**Collected data entries**
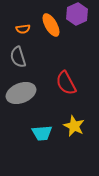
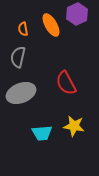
orange semicircle: rotated 88 degrees clockwise
gray semicircle: rotated 30 degrees clockwise
yellow star: rotated 15 degrees counterclockwise
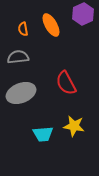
purple hexagon: moved 6 px right
gray semicircle: rotated 70 degrees clockwise
cyan trapezoid: moved 1 px right, 1 px down
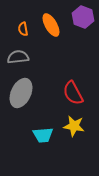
purple hexagon: moved 3 px down; rotated 15 degrees counterclockwise
red semicircle: moved 7 px right, 10 px down
gray ellipse: rotated 44 degrees counterclockwise
cyan trapezoid: moved 1 px down
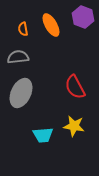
red semicircle: moved 2 px right, 6 px up
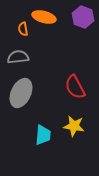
orange ellipse: moved 7 px left, 8 px up; rotated 45 degrees counterclockwise
cyan trapezoid: rotated 80 degrees counterclockwise
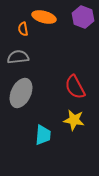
yellow star: moved 6 px up
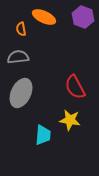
orange ellipse: rotated 10 degrees clockwise
orange semicircle: moved 2 px left
yellow star: moved 4 px left
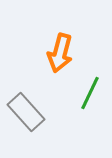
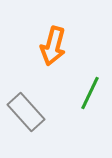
orange arrow: moved 7 px left, 7 px up
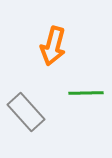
green line: moved 4 px left; rotated 64 degrees clockwise
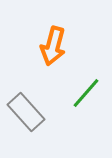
green line: rotated 48 degrees counterclockwise
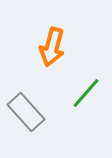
orange arrow: moved 1 px left, 1 px down
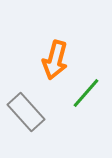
orange arrow: moved 3 px right, 13 px down
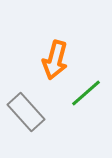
green line: rotated 8 degrees clockwise
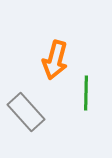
green line: rotated 48 degrees counterclockwise
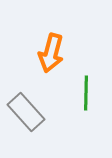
orange arrow: moved 4 px left, 7 px up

**Stated goal**
Rewrite every line of the material above as a numbered list, skipping any blank lines. Leave the pictures out of your answer.

**Answer below**
1. orange semicircle: rotated 88 degrees clockwise
2. gray semicircle: rotated 30 degrees clockwise
3. yellow star: rotated 15 degrees counterclockwise
4. purple hexagon: moved 6 px right
5. gray semicircle: rotated 70 degrees clockwise
6. cyan trapezoid: moved 1 px right, 1 px down
7. purple hexagon: moved 3 px down; rotated 15 degrees counterclockwise
8. red semicircle: moved 7 px right, 10 px down
9. gray ellipse: rotated 44 degrees counterclockwise
10. cyan trapezoid: moved 1 px down
11. red semicircle: moved 2 px right, 6 px up
12. orange ellipse: moved 7 px left, 8 px up; rotated 45 degrees counterclockwise
13. cyan trapezoid: rotated 80 degrees counterclockwise
14. yellow star: moved 6 px up
15. orange ellipse: rotated 10 degrees clockwise
16. orange semicircle: moved 2 px left
17. yellow star: moved 4 px left
18. orange arrow: moved 7 px left, 7 px up
19. green line: moved 4 px left; rotated 64 degrees clockwise
20. green line: rotated 48 degrees counterclockwise
21. orange arrow: moved 1 px left, 1 px down
22. orange arrow: moved 3 px right, 13 px down
23. green line: rotated 8 degrees clockwise
24. green line: rotated 48 degrees counterclockwise
25. orange arrow: moved 4 px left, 7 px up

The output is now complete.